**Problem requirements**: Could you copy, exactly as written, every line from the first line of the records through the one containing "black arrow at"?

Data extracted from a collection
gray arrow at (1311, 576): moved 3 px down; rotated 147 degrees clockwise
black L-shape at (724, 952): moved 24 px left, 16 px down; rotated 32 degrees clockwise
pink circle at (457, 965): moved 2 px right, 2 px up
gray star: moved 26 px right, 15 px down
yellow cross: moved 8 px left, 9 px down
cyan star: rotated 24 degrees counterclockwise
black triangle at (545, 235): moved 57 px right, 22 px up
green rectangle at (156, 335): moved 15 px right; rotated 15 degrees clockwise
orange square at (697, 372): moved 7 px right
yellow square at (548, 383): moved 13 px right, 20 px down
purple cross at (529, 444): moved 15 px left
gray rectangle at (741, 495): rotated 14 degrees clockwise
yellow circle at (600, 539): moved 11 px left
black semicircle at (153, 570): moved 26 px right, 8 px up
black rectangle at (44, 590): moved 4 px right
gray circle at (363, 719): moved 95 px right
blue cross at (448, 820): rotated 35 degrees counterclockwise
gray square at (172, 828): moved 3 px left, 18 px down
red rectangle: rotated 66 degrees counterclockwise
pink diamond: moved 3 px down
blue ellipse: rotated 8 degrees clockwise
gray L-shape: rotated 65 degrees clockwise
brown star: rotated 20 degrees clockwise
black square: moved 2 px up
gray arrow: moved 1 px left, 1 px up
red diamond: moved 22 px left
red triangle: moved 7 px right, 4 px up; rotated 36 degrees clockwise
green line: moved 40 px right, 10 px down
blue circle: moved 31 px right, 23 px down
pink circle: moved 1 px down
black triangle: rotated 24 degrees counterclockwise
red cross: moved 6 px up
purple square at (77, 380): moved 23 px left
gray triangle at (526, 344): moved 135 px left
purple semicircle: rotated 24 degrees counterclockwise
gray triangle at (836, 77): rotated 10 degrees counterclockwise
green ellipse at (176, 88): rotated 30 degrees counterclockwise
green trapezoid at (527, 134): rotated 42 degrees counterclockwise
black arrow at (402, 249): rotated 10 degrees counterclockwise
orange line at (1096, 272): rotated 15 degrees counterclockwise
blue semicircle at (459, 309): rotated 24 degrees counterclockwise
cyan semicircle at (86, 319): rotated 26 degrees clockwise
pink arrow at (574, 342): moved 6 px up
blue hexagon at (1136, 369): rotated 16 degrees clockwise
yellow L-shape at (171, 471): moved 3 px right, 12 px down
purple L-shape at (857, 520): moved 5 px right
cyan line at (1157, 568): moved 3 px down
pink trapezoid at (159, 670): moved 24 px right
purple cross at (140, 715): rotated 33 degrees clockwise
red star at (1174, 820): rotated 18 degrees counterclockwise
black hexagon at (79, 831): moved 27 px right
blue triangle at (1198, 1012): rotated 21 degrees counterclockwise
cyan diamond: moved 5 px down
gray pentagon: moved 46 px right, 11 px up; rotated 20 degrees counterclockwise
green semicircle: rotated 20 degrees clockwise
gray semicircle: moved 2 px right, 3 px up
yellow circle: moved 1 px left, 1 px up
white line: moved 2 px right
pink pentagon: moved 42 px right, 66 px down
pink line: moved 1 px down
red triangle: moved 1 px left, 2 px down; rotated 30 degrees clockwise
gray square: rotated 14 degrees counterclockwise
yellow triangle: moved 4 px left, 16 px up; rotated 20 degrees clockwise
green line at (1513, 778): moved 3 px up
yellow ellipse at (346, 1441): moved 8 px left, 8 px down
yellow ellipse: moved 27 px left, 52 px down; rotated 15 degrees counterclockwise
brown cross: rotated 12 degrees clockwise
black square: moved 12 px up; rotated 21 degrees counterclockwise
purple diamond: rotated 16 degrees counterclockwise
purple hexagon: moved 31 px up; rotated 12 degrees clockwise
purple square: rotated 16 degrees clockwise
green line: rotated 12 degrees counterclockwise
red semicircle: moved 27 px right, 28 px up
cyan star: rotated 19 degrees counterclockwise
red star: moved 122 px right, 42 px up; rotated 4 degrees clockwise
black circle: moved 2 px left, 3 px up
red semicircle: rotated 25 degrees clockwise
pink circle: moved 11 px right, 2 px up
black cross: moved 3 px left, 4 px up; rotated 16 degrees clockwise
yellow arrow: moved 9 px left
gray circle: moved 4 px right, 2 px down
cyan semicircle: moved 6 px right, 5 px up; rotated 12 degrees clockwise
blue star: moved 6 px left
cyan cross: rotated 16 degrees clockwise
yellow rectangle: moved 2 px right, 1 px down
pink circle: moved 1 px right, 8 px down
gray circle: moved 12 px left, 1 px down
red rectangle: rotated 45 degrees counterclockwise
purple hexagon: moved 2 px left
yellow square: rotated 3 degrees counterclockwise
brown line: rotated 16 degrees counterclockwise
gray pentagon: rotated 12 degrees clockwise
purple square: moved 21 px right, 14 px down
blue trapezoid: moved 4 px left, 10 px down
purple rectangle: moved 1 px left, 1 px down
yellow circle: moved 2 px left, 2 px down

**Exercise answer**:
gray arrow at (1311, 576): moved 3 px down; rotated 147 degrees clockwise
black L-shape at (724, 952): moved 24 px left, 16 px down; rotated 32 degrees clockwise
pink circle at (457, 965): moved 2 px right, 2 px up
gray star: moved 26 px right, 15 px down
yellow cross: moved 8 px left, 9 px down
cyan star: rotated 24 degrees counterclockwise
black triangle at (545, 235): moved 57 px right, 22 px up
green rectangle at (156, 335): moved 15 px right; rotated 15 degrees clockwise
orange square at (697, 372): moved 7 px right
yellow square at (548, 383): moved 13 px right, 20 px down
purple cross at (529, 444): moved 15 px left
gray rectangle at (741, 495): rotated 14 degrees clockwise
yellow circle at (600, 539): moved 11 px left
black semicircle at (153, 570): moved 26 px right, 8 px up
black rectangle at (44, 590): moved 4 px right
gray circle at (363, 719): moved 95 px right
blue cross at (448, 820): rotated 35 degrees counterclockwise
gray square at (172, 828): moved 3 px left, 18 px down
red rectangle: rotated 66 degrees counterclockwise
pink diamond: moved 3 px down
blue ellipse: rotated 8 degrees clockwise
gray L-shape: rotated 65 degrees clockwise
brown star: rotated 20 degrees clockwise
black square: moved 2 px up
gray arrow: moved 1 px left, 1 px up
red diamond: moved 22 px left
red triangle: moved 7 px right, 4 px up; rotated 36 degrees clockwise
green line: moved 40 px right, 10 px down
blue circle: moved 31 px right, 23 px down
pink circle: moved 1 px down
black triangle: rotated 24 degrees counterclockwise
red cross: moved 6 px up
purple square at (77, 380): moved 23 px left
gray triangle at (526, 344): moved 135 px left
purple semicircle: rotated 24 degrees counterclockwise
gray triangle at (836, 77): rotated 10 degrees counterclockwise
green ellipse at (176, 88): rotated 30 degrees counterclockwise
green trapezoid at (527, 134): rotated 42 degrees counterclockwise
black arrow at (402, 249): rotated 10 degrees counterclockwise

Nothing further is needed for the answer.